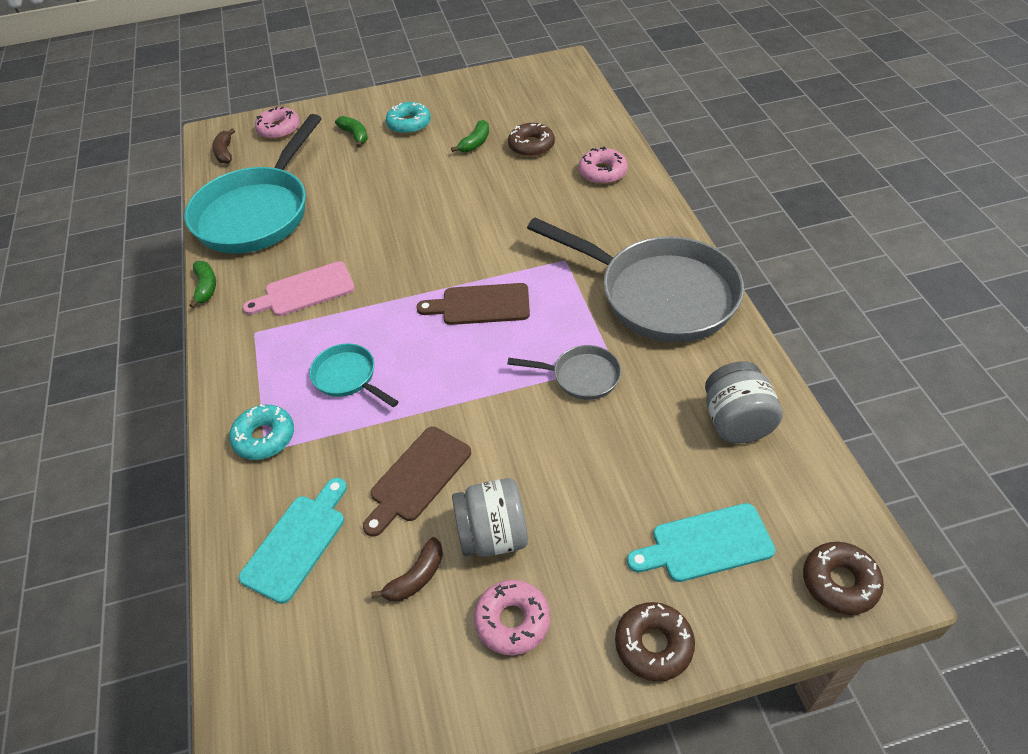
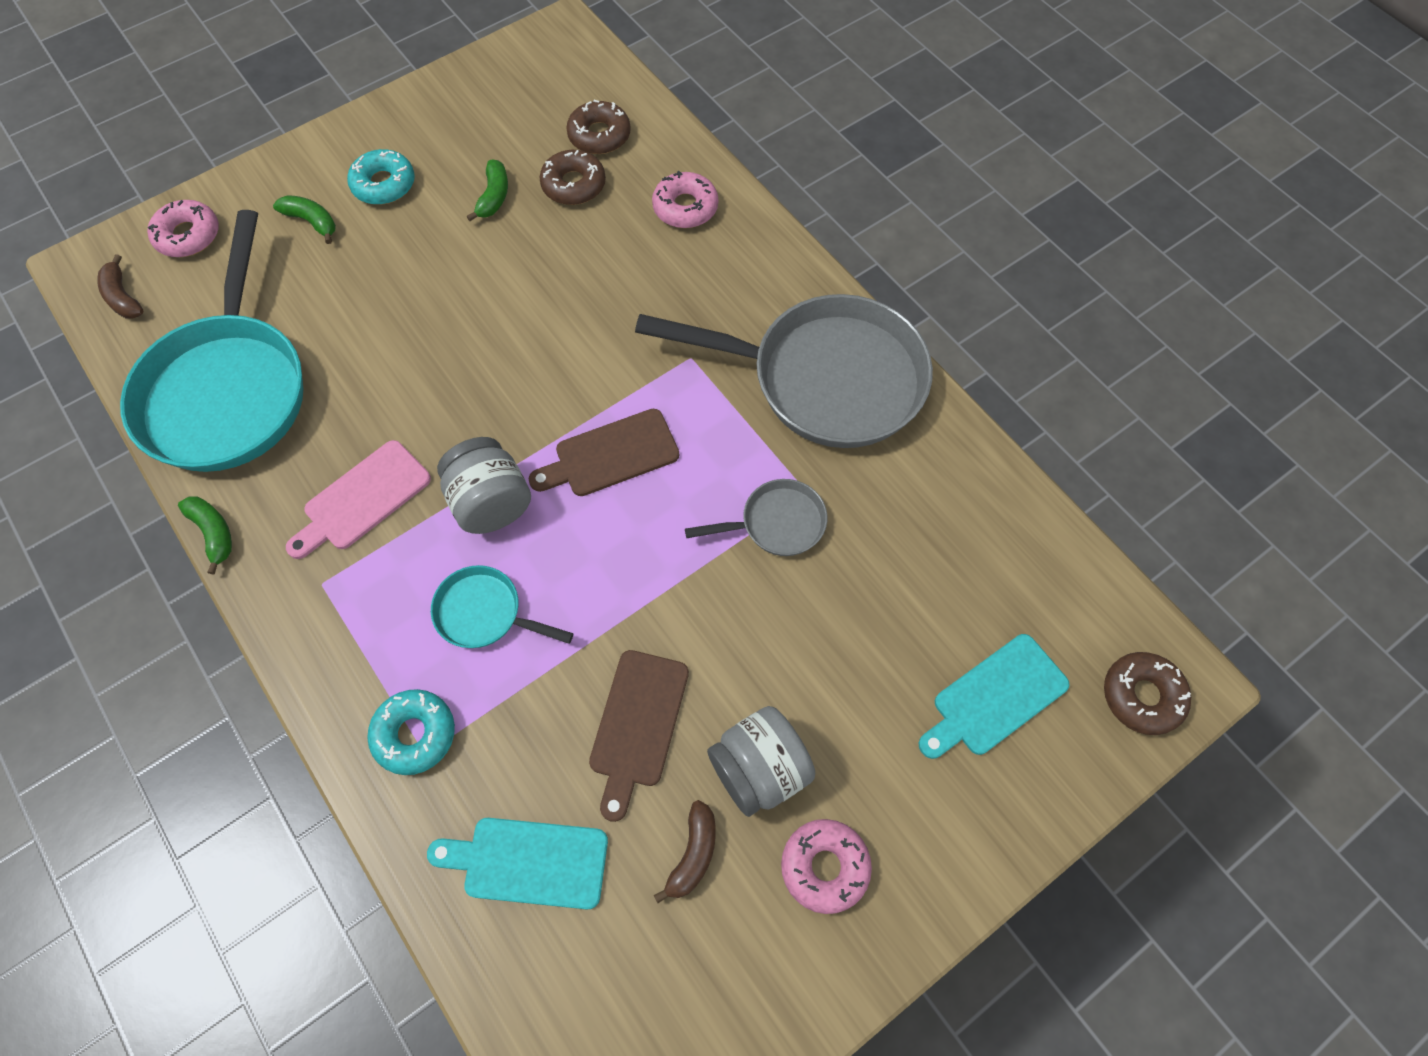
camera: 25 degrees left, 15 degrees up
(297, 542) = (528, 862): turquoise cutting board -> turquoise cutting board turned 90 degrees counterclockwise
(653, 645) = (983, 838): brown donut -> brown donut (599, 135)
(736, 422) = (974, 531): grey jar -> grey jar (491, 503)

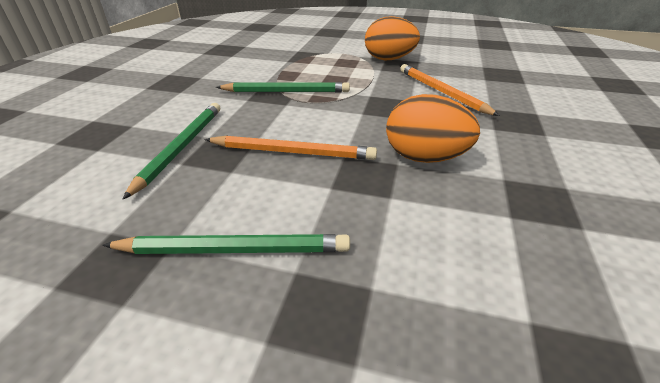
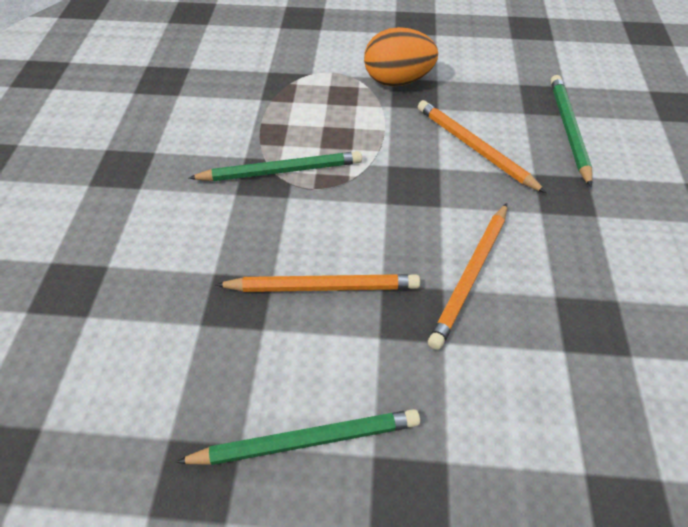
camera: 10 degrees left, 15 degrees up
(181, 147) = (189, 298): green pencil -> green pencil (569, 130)
(424, 158) = (470, 275): orange egg -> orange pencil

* * * * * * * * *

• YOUR INSTRUCTIONS: A word-for-word copy of the entries above is what is needed, without any images.

• WRITTEN ANSWER:
camera: 25 degrees left, 15 degrees up
(297, 542) = (528, 862): turquoise cutting board -> turquoise cutting board turned 90 degrees counterclockwise
(653, 645) = (983, 838): brown donut -> brown donut (599, 135)
(736, 422) = (974, 531): grey jar -> grey jar (491, 503)

camera: 10 degrees left, 15 degrees up
(181, 147) = (189, 298): green pencil -> green pencil (569, 130)
(424, 158) = (470, 275): orange egg -> orange pencil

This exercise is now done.